Work request >> Your whole reply should be the lines from the one that contains "grey 1x2 brick [273,131,439,296]" through the last line of the listing, copied exactly.

━━━━━ Source data

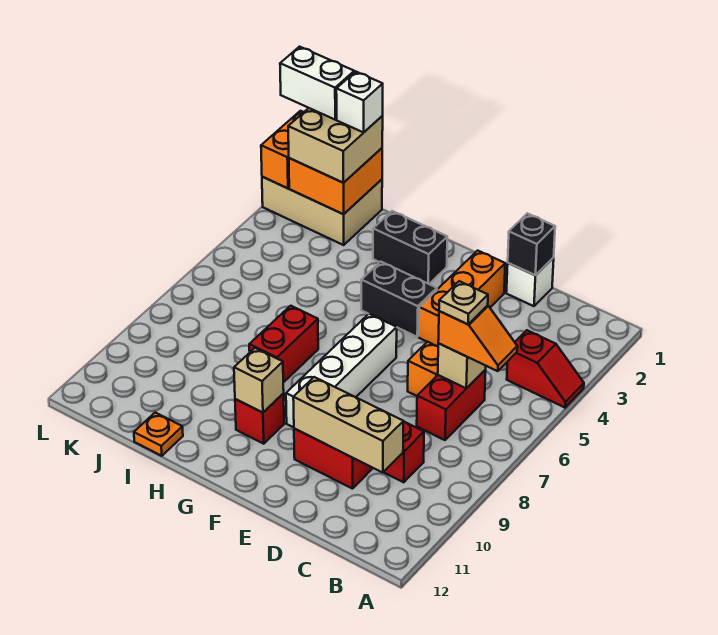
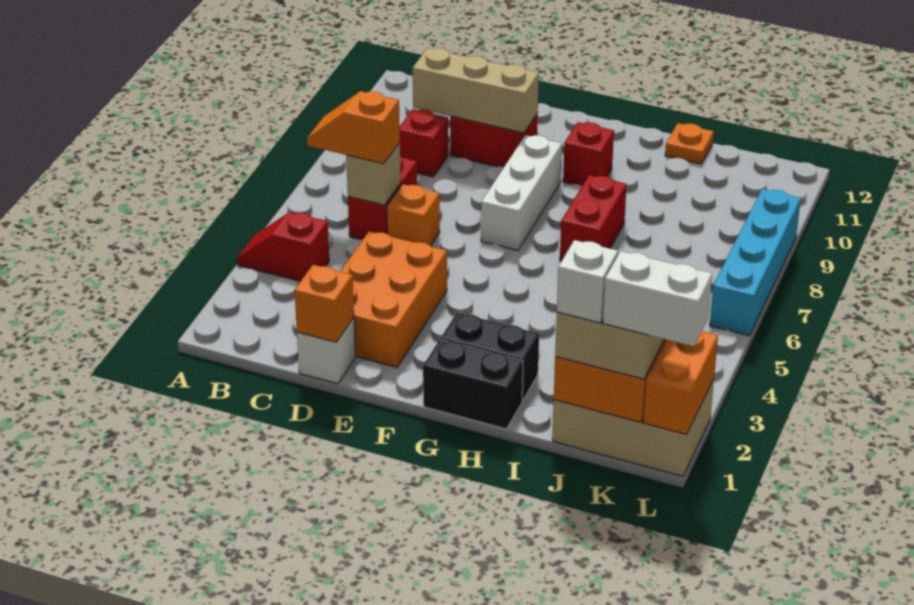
tan 1x1 plate [439,281,488,324] -> none
black 1x1 brick [508,213,555,275] -> orange 1x1 brick [294,265,354,342]
orange 1x3 brick [419,251,505,346] -> orange 2x3 brick [340,231,447,367]
black 1x2 brick [361,262,437,337] -> black 1x2 brick moved to [423,339,523,429]
white 1x4 brick [286,314,397,427] -> white 1x3 brick [481,135,562,250]
tan 1x1 brick [234,348,284,413] -> none
none -> cyan 1x4 brick [710,189,801,336]

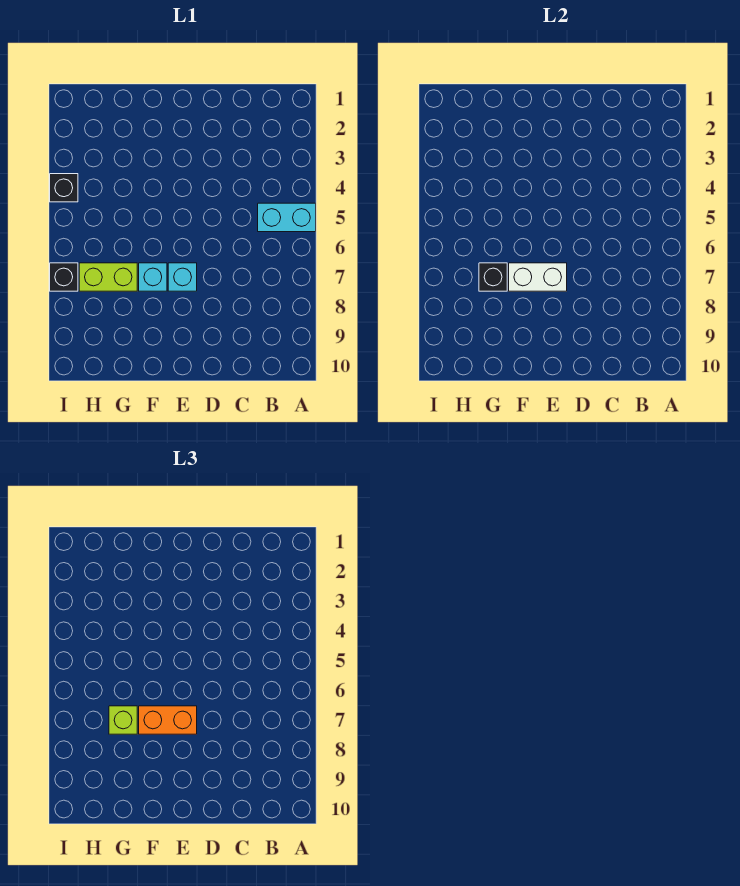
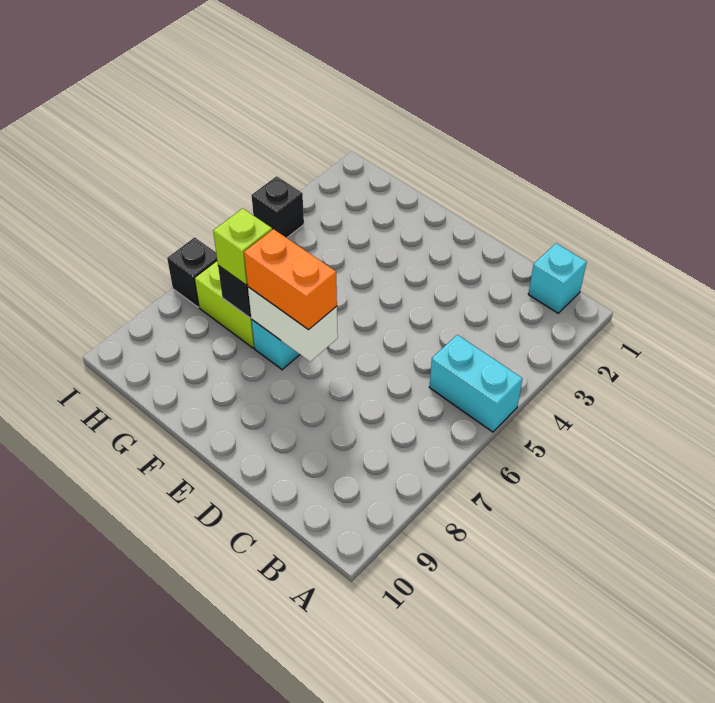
cyan 1x1 brick [168,263,197,291] -> cyan 1x1 brick moved to [528,243,587,313]

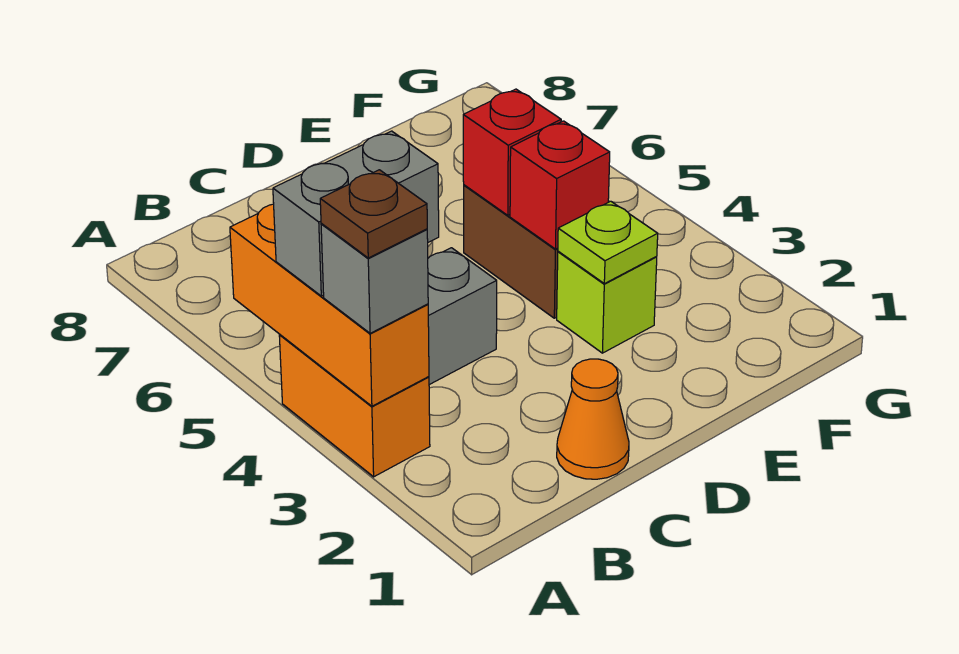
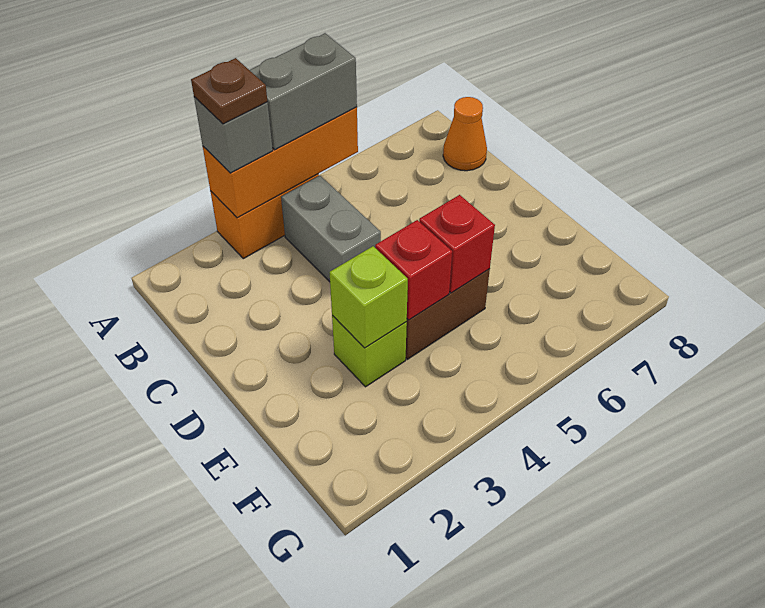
grey 1x2 brick [273,131,439,296] -> grey 1x2 brick turned to [250,33,357,150]
orange 1x1 cone [557,359,629,479] -> orange 1x1 cone moved to [443,97,487,171]
lime 1x1 plate [558,201,658,284] -> lime 1x1 brick [330,246,408,348]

━━━━━━━━━━

Reply >>
grey 1x2 brick [273,131,439,296] -> grey 1x2 brick turned to [250,33,357,150]
orange 1x1 cone [557,359,629,479] -> orange 1x1 cone moved to [443,97,487,171]
lime 1x1 plate [558,201,658,284] -> lime 1x1 brick [330,246,408,348]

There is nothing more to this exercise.